Find the word "size" in the records and copy every line where it occurs.

:: Data records ::

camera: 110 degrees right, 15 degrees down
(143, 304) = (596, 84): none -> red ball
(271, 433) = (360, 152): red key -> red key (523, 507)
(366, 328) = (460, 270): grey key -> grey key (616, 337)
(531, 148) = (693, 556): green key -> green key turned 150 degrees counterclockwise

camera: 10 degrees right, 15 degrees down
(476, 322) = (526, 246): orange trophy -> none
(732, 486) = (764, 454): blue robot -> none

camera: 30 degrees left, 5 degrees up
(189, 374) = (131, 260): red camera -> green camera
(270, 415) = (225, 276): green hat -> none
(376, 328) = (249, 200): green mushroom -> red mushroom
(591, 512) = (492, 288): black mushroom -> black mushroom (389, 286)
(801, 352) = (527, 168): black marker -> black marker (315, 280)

:::
:: Data records ::

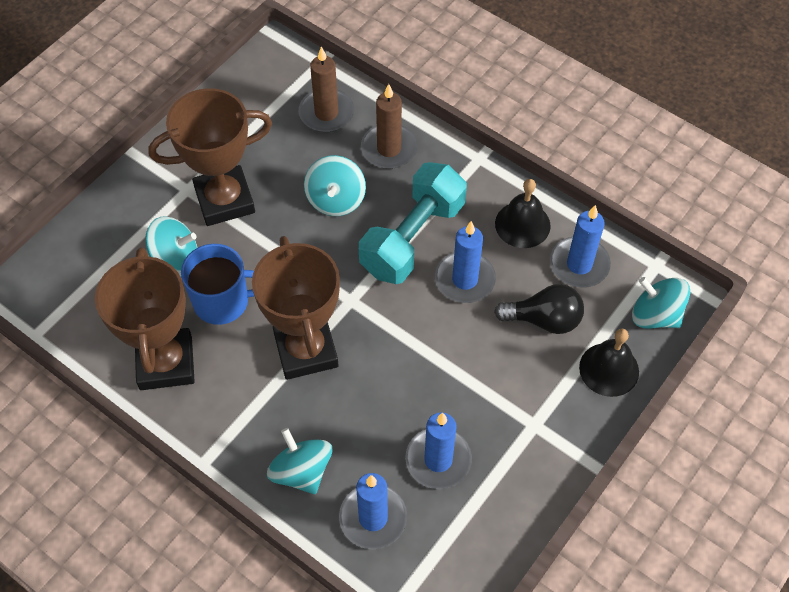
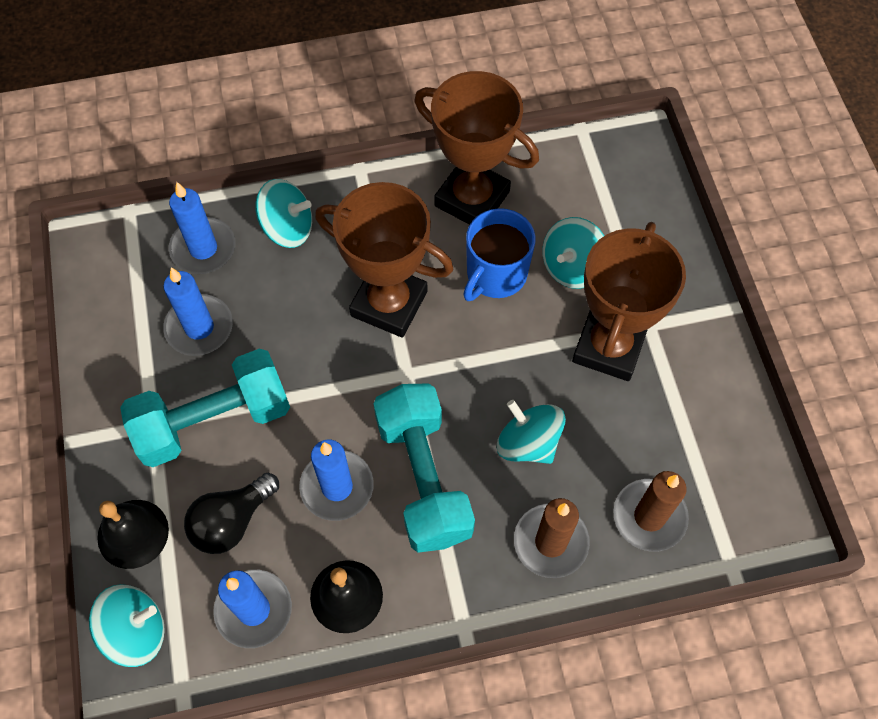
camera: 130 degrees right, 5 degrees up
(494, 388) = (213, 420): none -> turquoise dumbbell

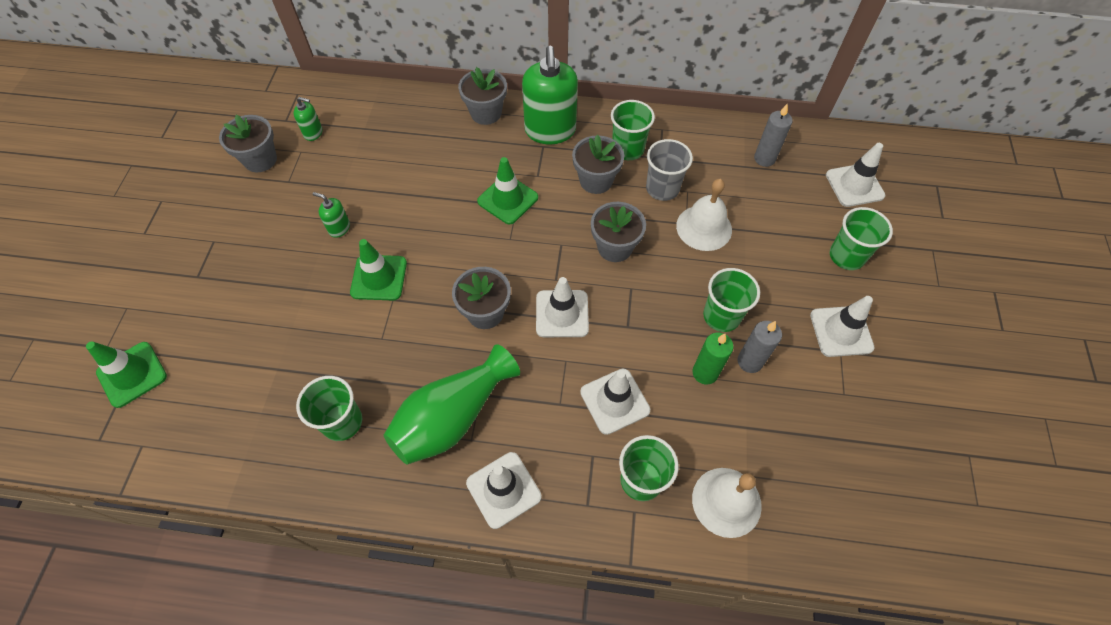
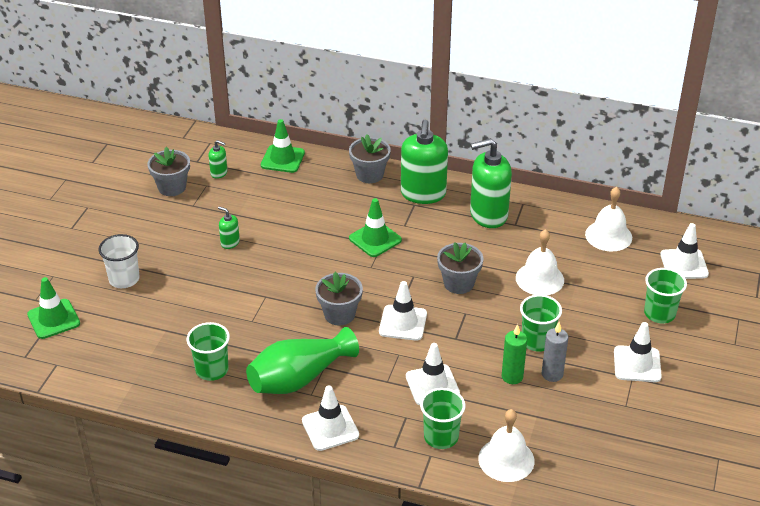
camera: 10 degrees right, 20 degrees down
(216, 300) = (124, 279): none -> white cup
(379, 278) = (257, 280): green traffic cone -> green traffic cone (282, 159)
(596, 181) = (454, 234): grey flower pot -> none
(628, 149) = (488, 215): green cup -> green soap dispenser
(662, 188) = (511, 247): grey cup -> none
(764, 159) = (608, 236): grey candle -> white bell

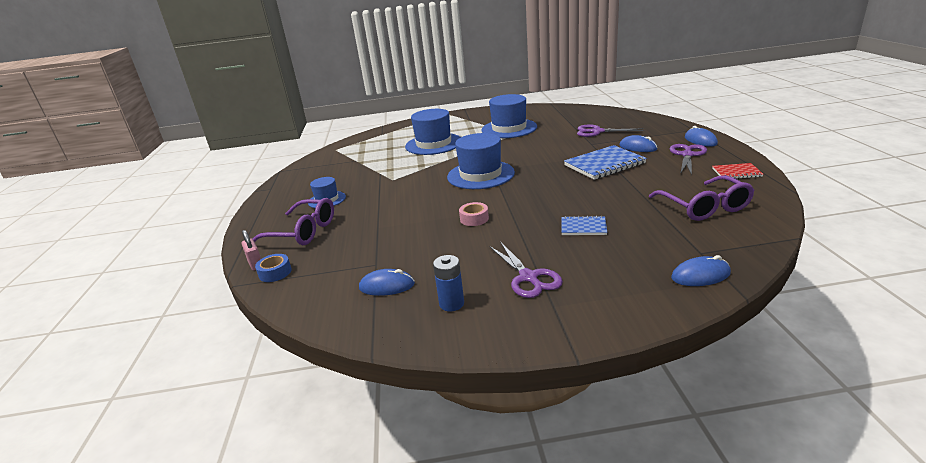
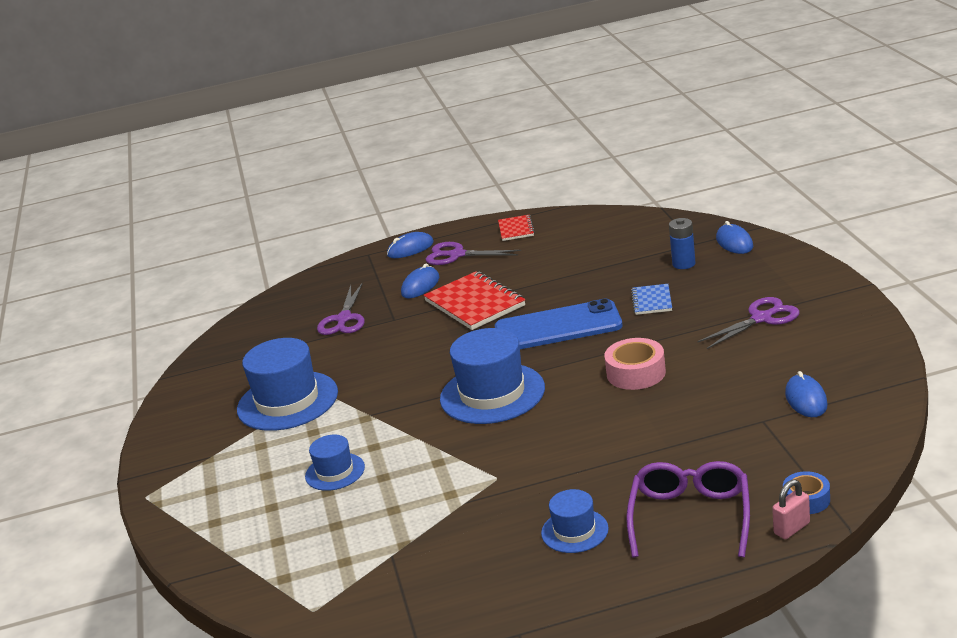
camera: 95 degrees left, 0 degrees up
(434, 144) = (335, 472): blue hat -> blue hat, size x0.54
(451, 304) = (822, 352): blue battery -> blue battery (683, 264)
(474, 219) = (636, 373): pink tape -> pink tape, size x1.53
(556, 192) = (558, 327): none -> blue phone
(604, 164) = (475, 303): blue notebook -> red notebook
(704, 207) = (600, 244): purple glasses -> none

:::

Exercise output »
(434, 144) = (335, 472): blue hat -> blue hat, size x0.54
(474, 219) = (636, 373): pink tape -> pink tape, size x1.53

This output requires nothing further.